WHAT TO WORK ON:
Only the lines below from the one containing "The aqua battery at <453 491> disappeared." to the one containing "The violet roll" should be repeated, both included and unchanged.
*** DATASET RECORDS ***
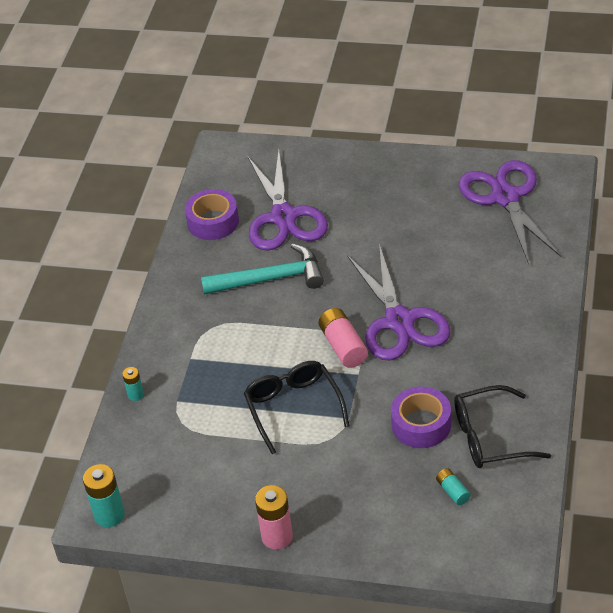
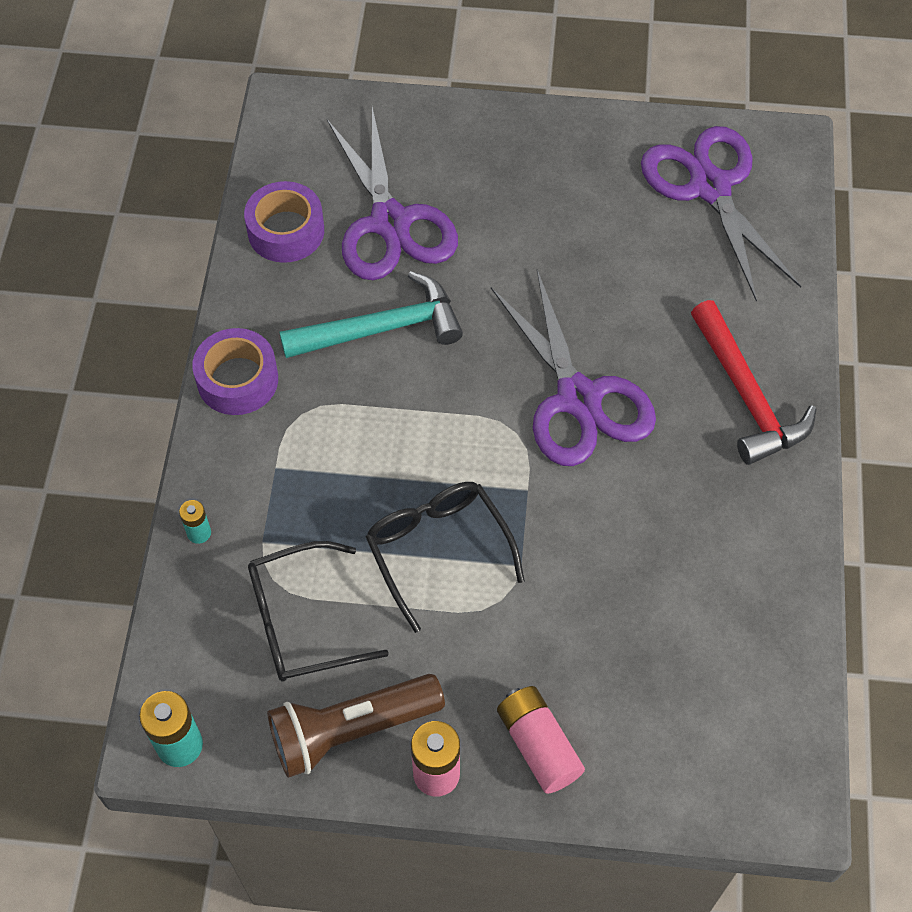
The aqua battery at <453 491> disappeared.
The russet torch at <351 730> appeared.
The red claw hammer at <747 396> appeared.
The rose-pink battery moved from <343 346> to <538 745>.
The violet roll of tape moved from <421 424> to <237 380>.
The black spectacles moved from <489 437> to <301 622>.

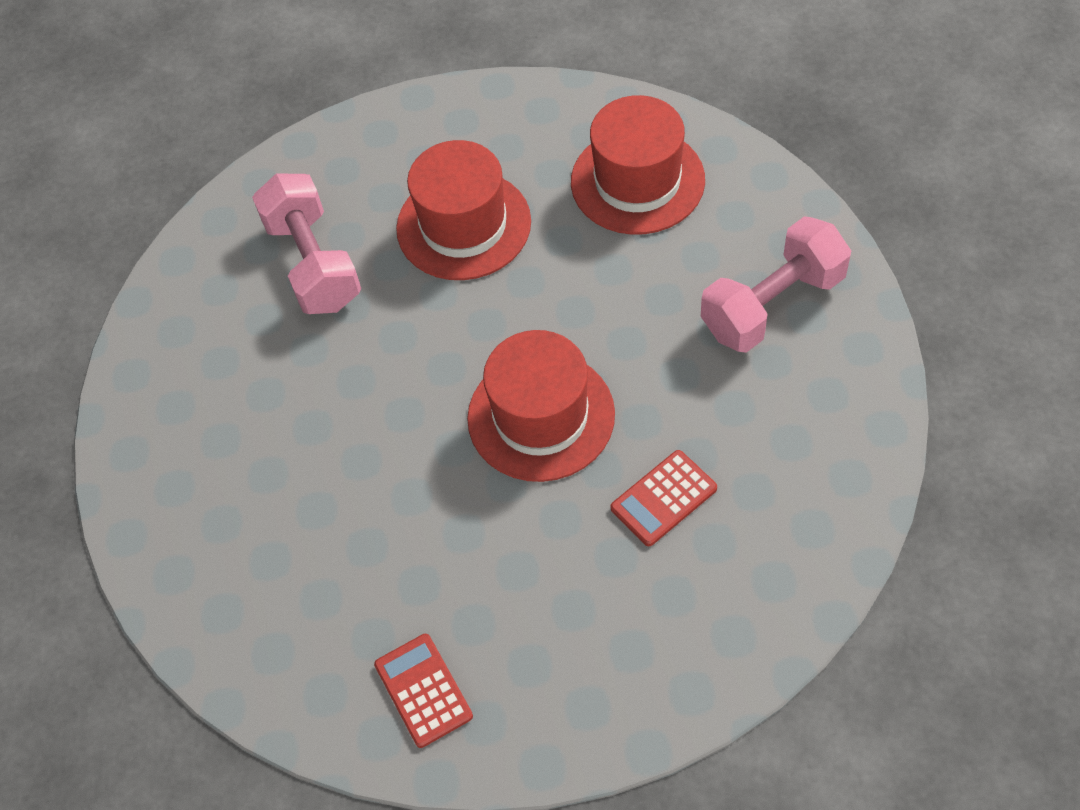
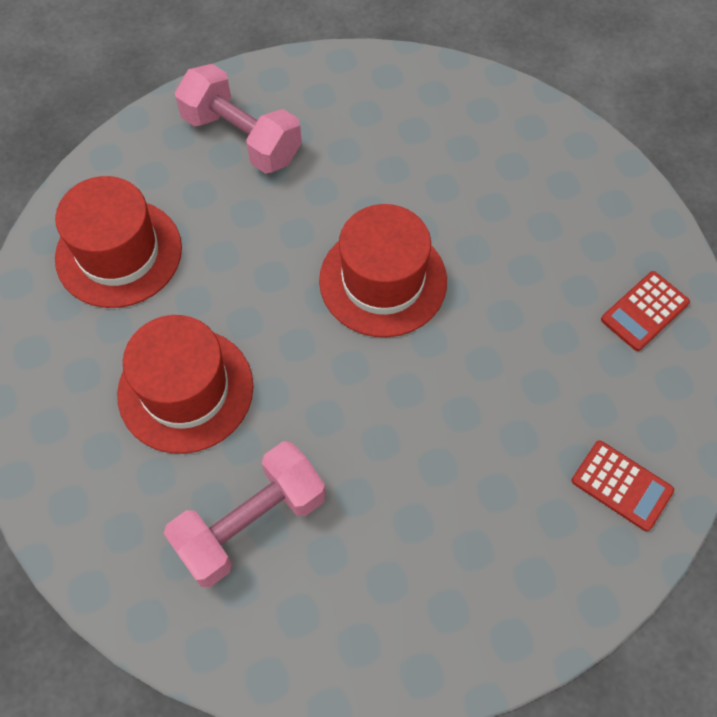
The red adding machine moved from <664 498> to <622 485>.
*** End of DATASET RECORDS ***
*** DATASET RECORDS ***
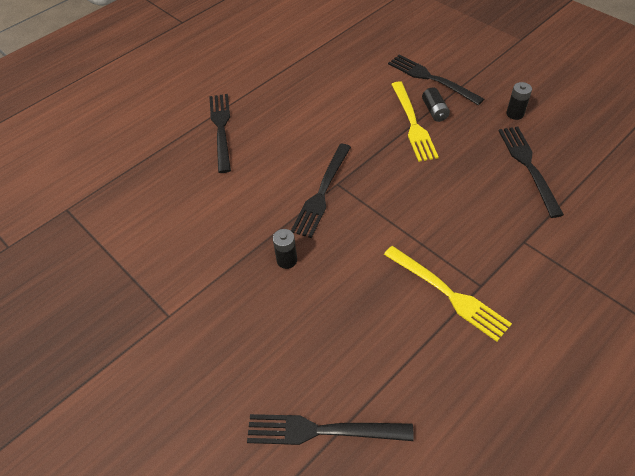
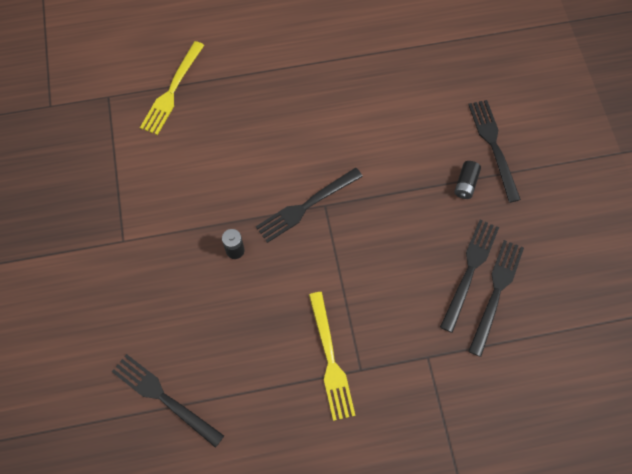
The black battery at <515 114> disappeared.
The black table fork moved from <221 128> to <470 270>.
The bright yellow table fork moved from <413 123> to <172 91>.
*** End of DATASET RECORDS ***
*** DATASET RECORDS ***
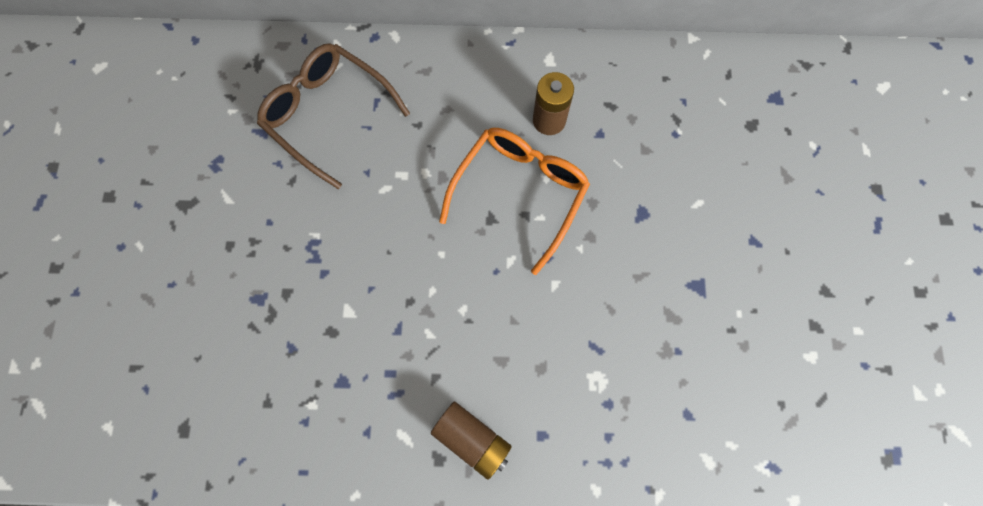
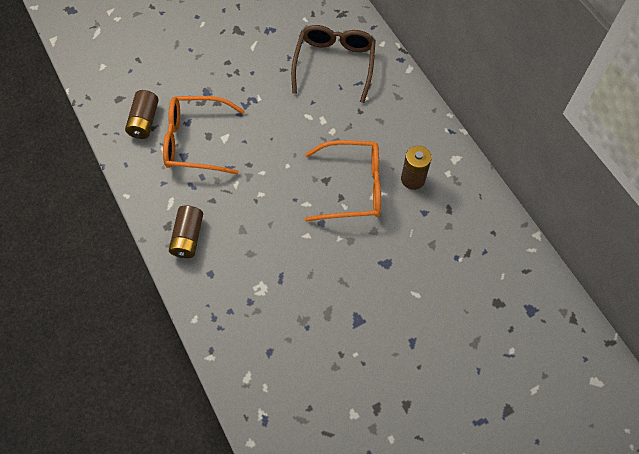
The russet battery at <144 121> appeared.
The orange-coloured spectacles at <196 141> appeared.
*** End of DATASET RECORDS ***
RESPONSE TO THIS EXERCISE:
The aqua battery at <453 491> disappeared.
The russet torch at <351 730> appeared.
The red claw hammer at <747 396> appeared.
The rose-pink battery moved from <343 346> to <538 745>.
The violet roll of tape moved from <421 424> to <237 380>.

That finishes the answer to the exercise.